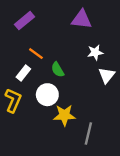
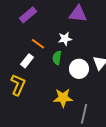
white star: (95, 52) -> (65, 39), moved
green semicircle: (58, 70) -> (57, 58), turned 40
white circle: (47, 95) -> (79, 69), moved

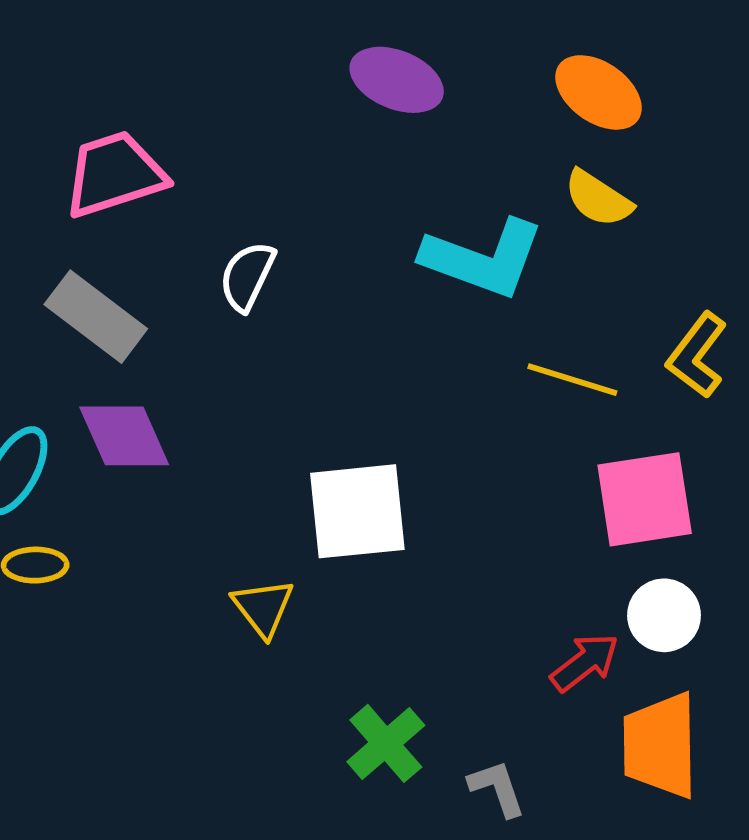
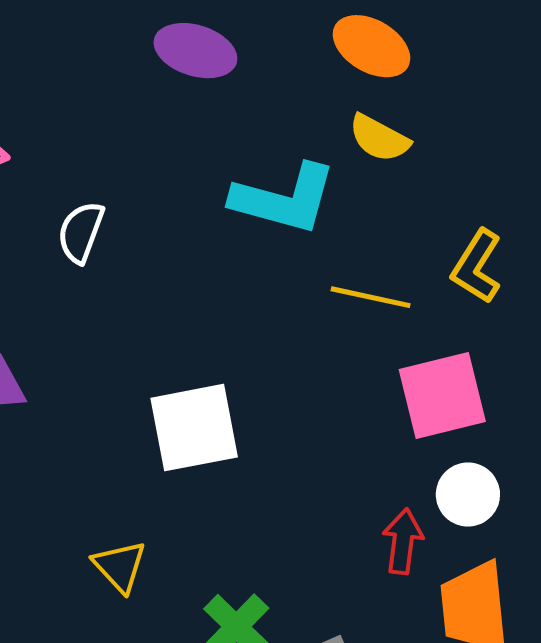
yellow triangle: (263, 608) -> (120, 566), moved
red arrow: (585, 662) -> (403, 541), turned -40

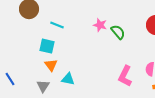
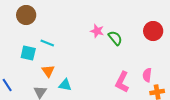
cyan line: (57, 25) -> (47, 43), moved
cyan square: (47, 46) -> (28, 53), moved

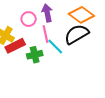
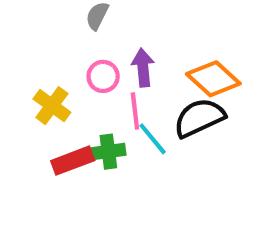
red rectangle: (15, 46) -> (73, 161), moved

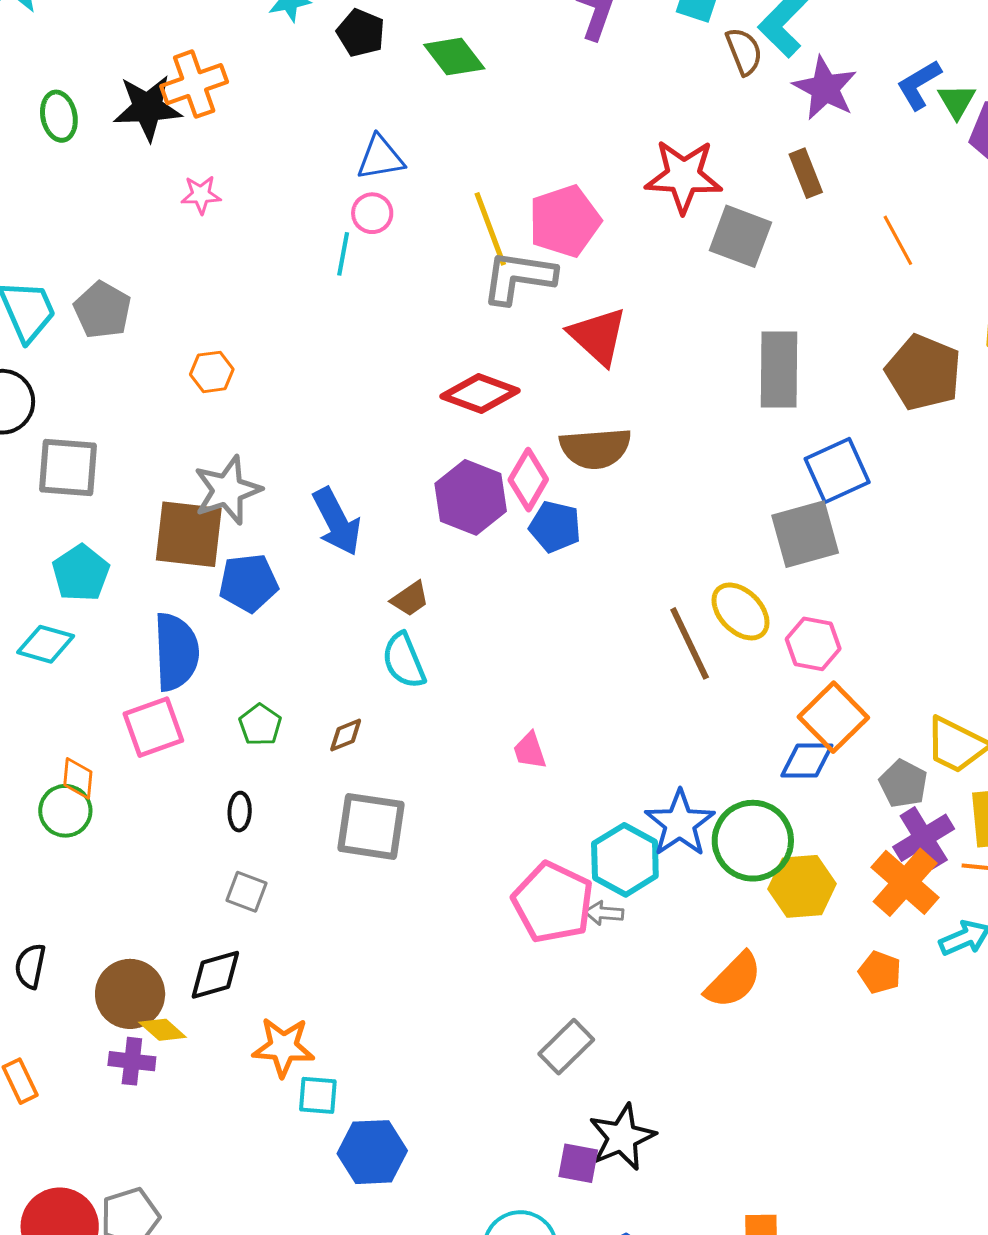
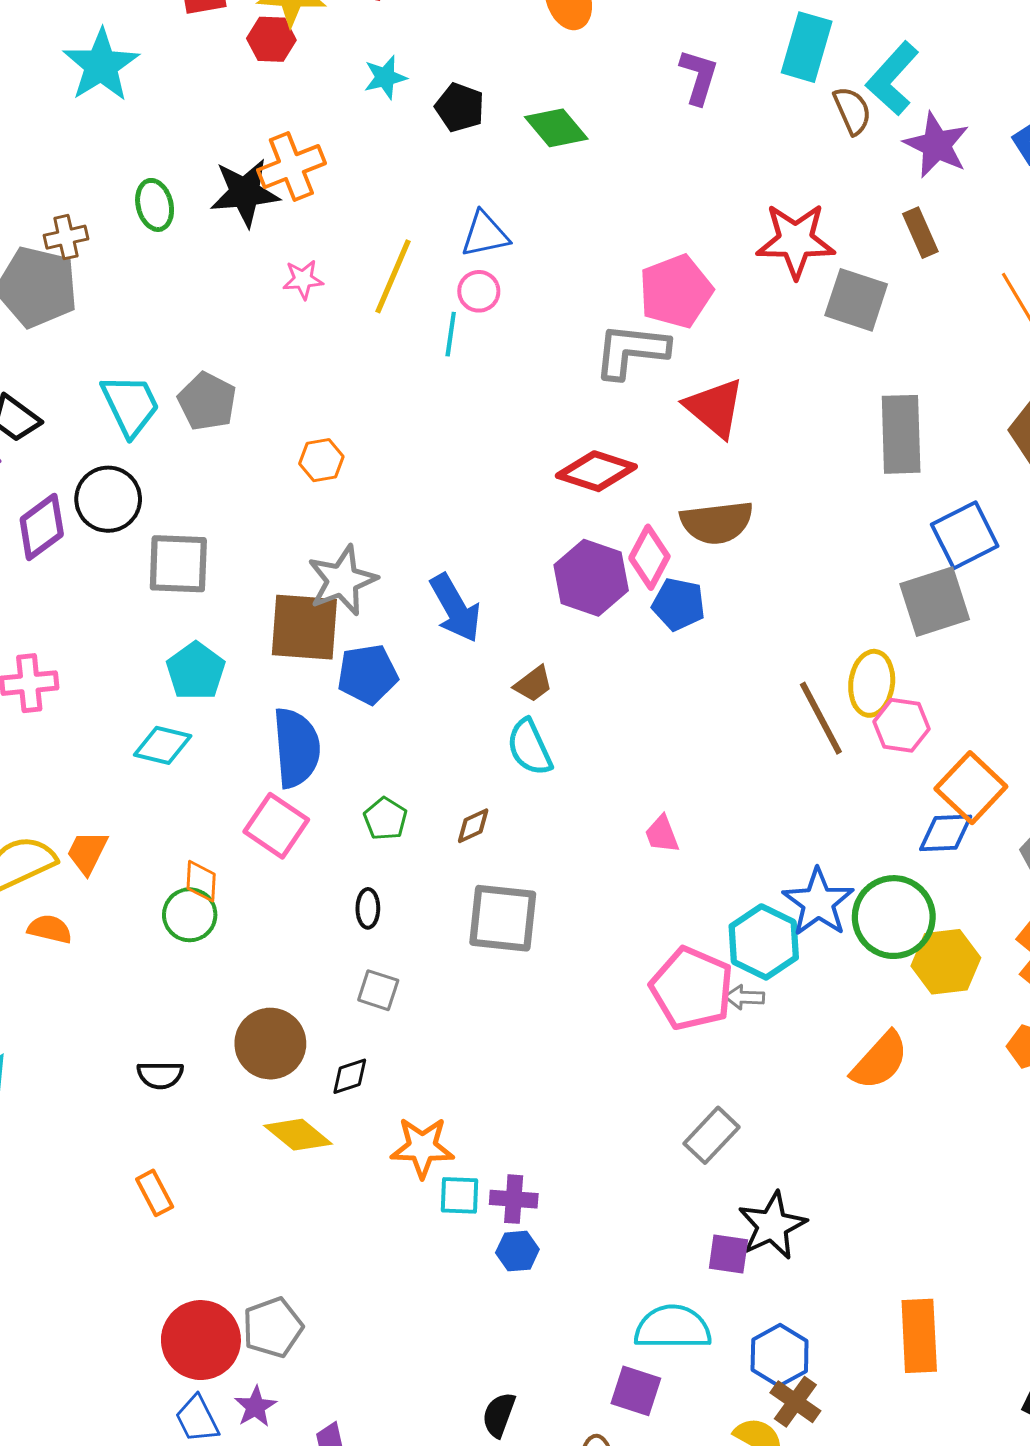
yellow line: (490, 229) -> (393, 276), moved, turned 46
yellow ellipse: (741, 611) -> (872, 683), turned 54
pink hexagon: (813, 644) -> (901, 725), moved
pink square: (153, 727) -> (276, 826), turned -34
black semicircle: (30, 966) -> (160, 1075), turned -99
black diamond: (215, 975) -> (350, 1076), size x0.7
brown circle: (130, 994) -> (270, 1044), moved
yellow diamond: (163, 1030) -> (298, 1135), size x1.4
purple cross: (132, 1061) -> (514, 1199), moved
blue hexagon: (372, 1152) -> (517, 1251), size x0.6

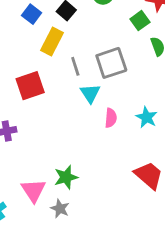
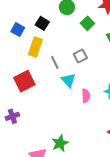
green square: (140, 21) -> (87, 23), moved
gray square: (111, 63) -> (80, 56), size x0.6

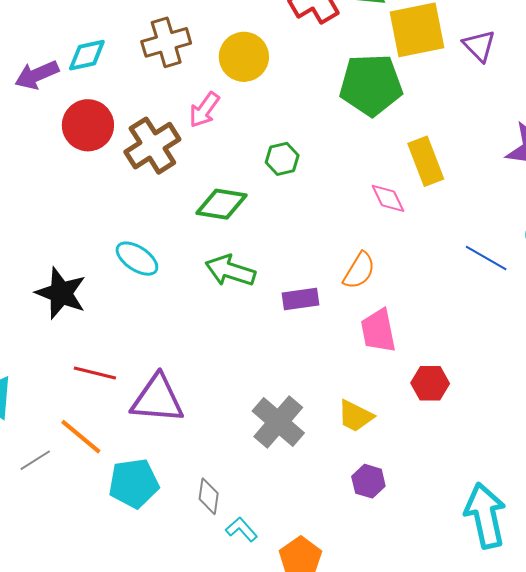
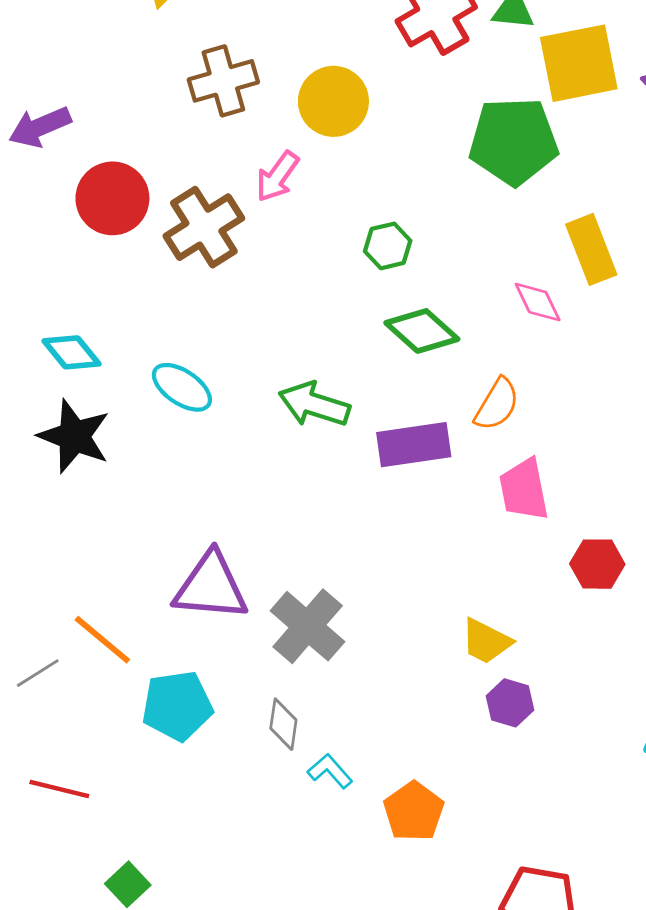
cyan diamond: (87, 55) -> (71, 352), moved, turned 63
green diamond: (221, 204) -> (422, 331), moved, turned 33
purple rectangle: (300, 299) -> (414, 445), size x1.4
red line: (95, 373) -> (59, 789), moved
yellow trapezoid: (355, 416) -> (486, 641), moved
gray cross: (278, 422) -> (308, 626), moved

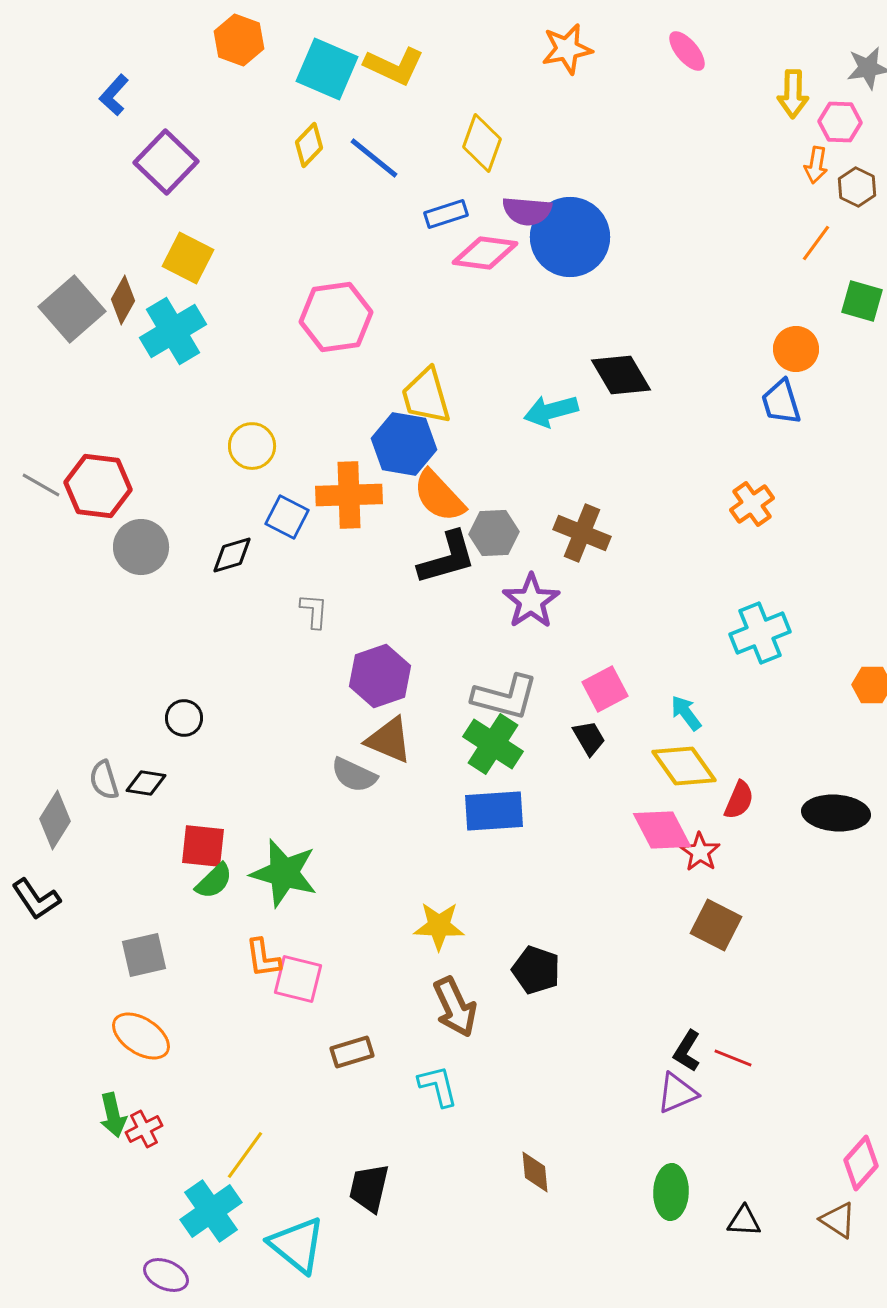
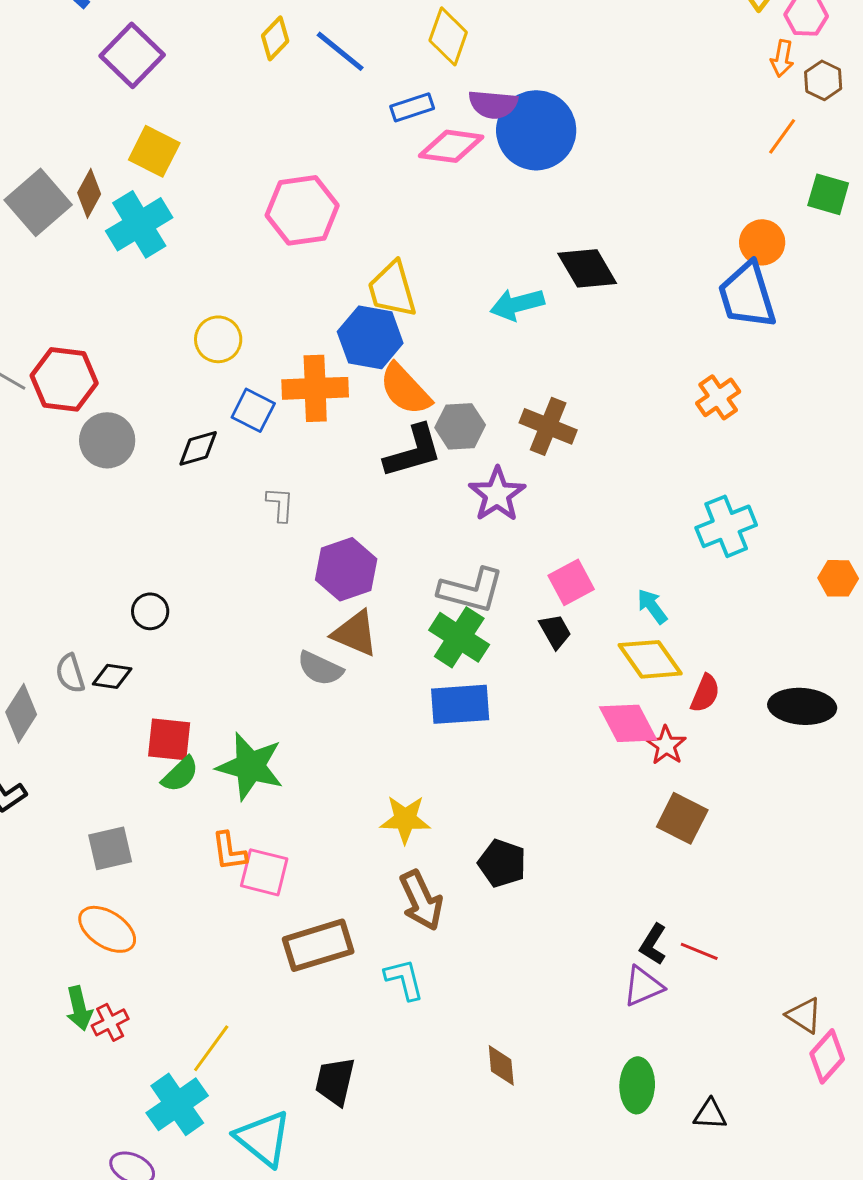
blue trapezoid: (781, 402) -> (747, 295), size x1.5
brown rectangle: (352, 1052) -> (318, 945), size x1.6
brown triangle: (838, 1220) -> (804, 1015), moved

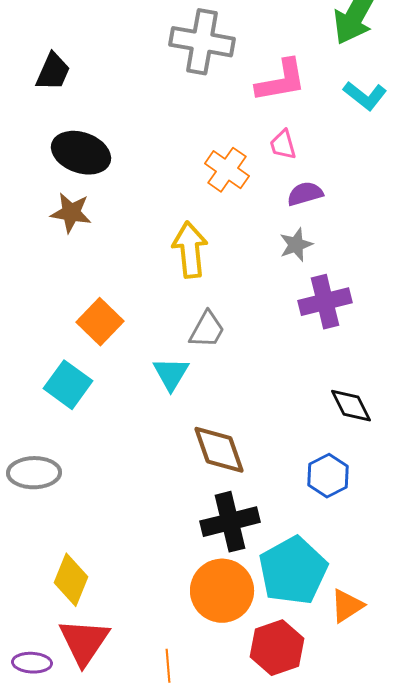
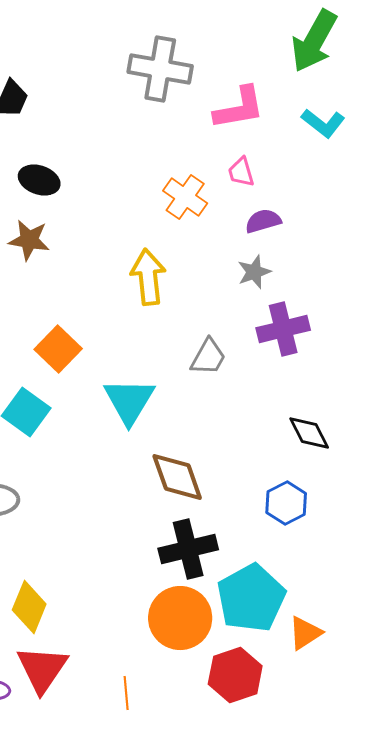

### Work required
Using the records above, print exactly the run of lines that starts with the line with "cyan square: (47, 46) -> (28, 53), moved" and goes on through the line with "black diamond: (215, 975)", pictures excluded.

### Answer to the problem
cyan square: (47, 46) -> (28, 53), moved

red rectangle: (15, 46) -> (73, 161), moved

yellow line: (490, 229) -> (393, 276), moved, turned 46
yellow ellipse: (741, 611) -> (872, 683), turned 54
pink hexagon: (813, 644) -> (901, 725), moved
pink square: (153, 727) -> (276, 826), turned -34
black semicircle: (30, 966) -> (160, 1075), turned -99
black diamond: (215, 975) -> (350, 1076), size x0.7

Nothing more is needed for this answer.